Problem.
From the first line to the last, please print the entries exactly, omitting pictures.

Provided material.
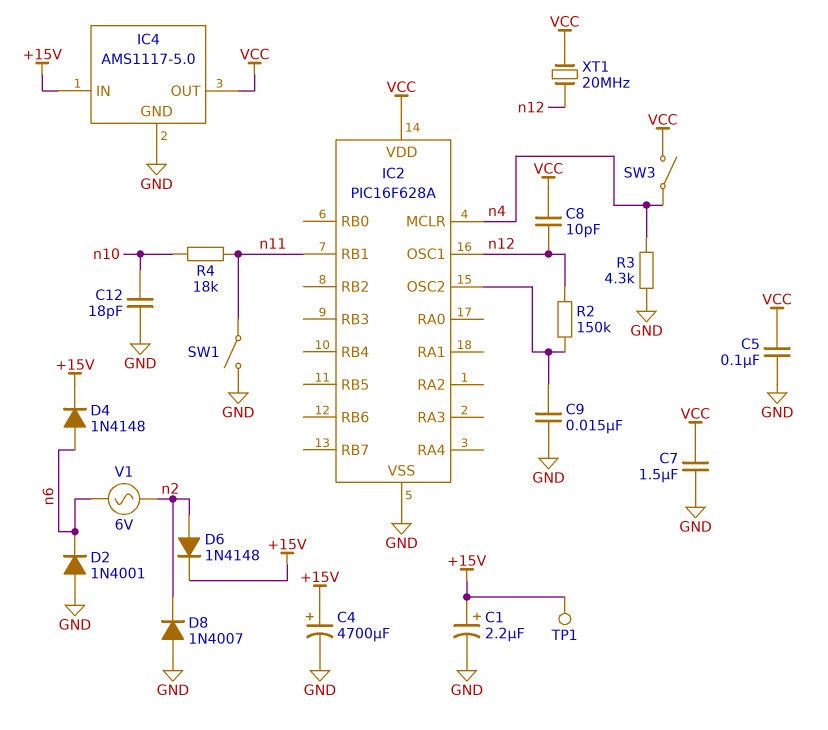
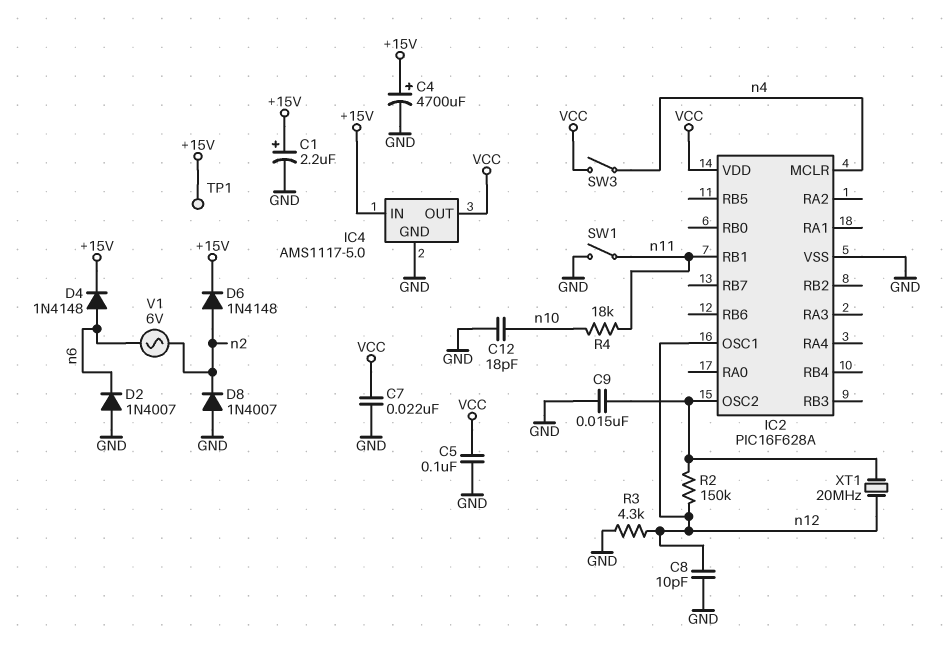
C7: 1.5uF (GND, VCC) -> 22nF (GND, VCC)
C8: 10pF (VCC, n12) -> 10pF (GND, n12)
D2: diode 1N4001 (A GND, K n6) -> diode 1N4007 (A GND, K n6)
R3: 4.3k (GND, n4) -> 4.3k (GND, n12)
XT1: 20MHz (VCC, n12) -> 20MHz (IC2/OSC2, n12)

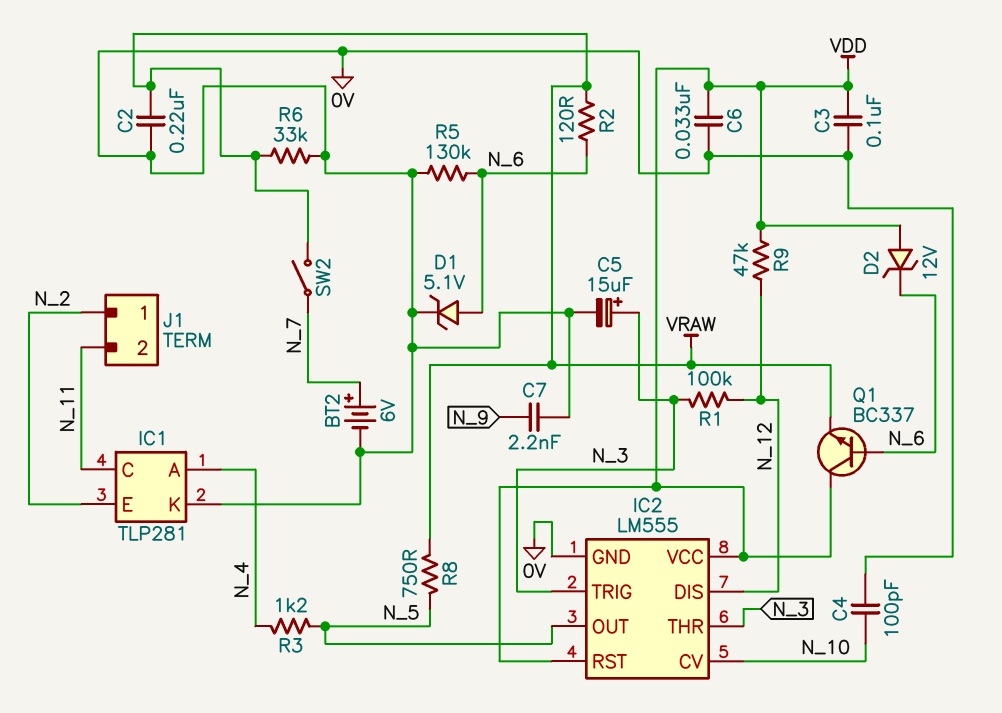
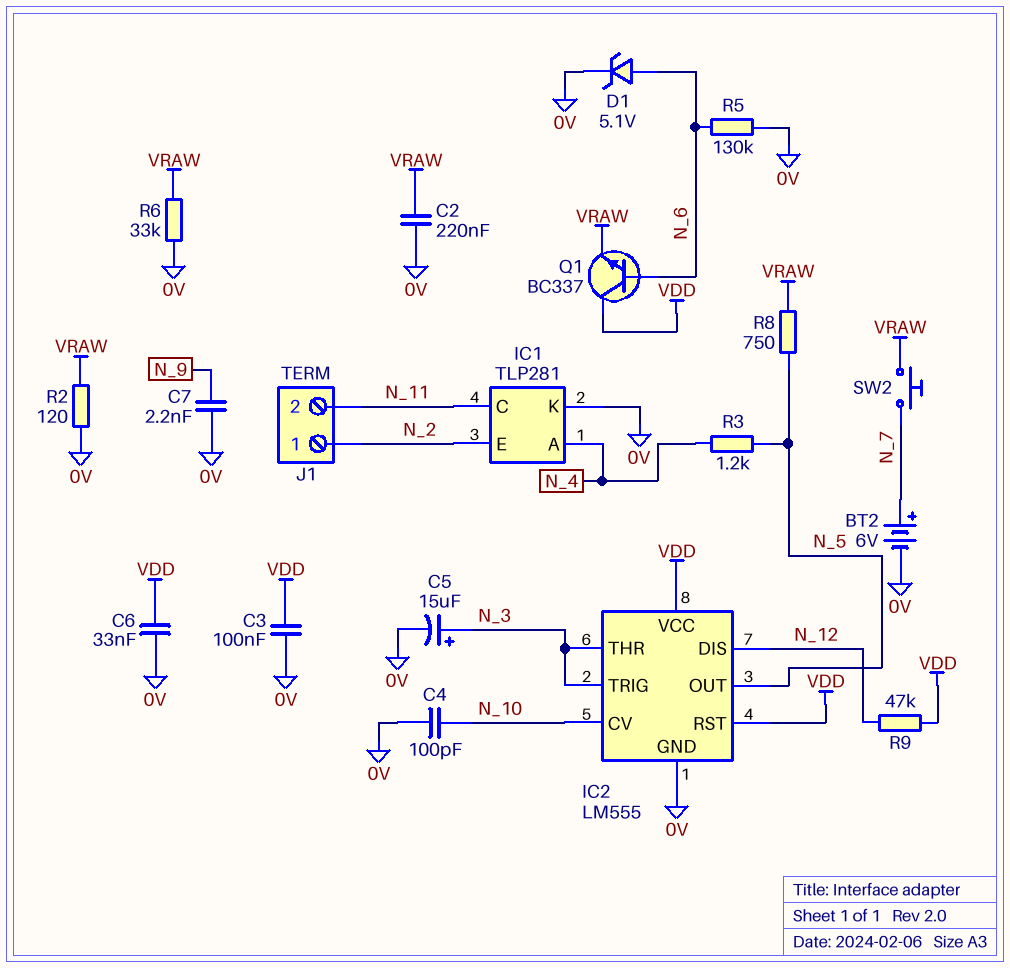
D2: zener 12V (A VDD, K N_6) -> none
R1: 100k (N_3, N_12) -> none
R2: 120 (N_6, VRAW) -> 120 (0V, VRAW)
SW2: switch (N_7, VRAW) -> button (N_7, VRAW)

Response to the exercise.
C7: 1.5uF (GND, VCC) -> 22nF (GND, VCC)
C8: 10pF (VCC, n12) -> 10pF (GND, n12)
D2: diode 1N4001 (A GND, K n6) -> diode 1N4007 (A GND, K n6)
R3: 4.3k (GND, n4) -> 4.3k (GND, n12)
XT1: 20MHz (VCC, n12) -> 20MHz (IC2/OSC2, n12)

D2: zener 12V (A VDD, K N_6) -> none
R1: 100k (N_3, N_12) -> none
R2: 120 (N_6, VRAW) -> 120 (0V, VRAW)
SW2: switch (N_7, VRAW) -> button (N_7, VRAW)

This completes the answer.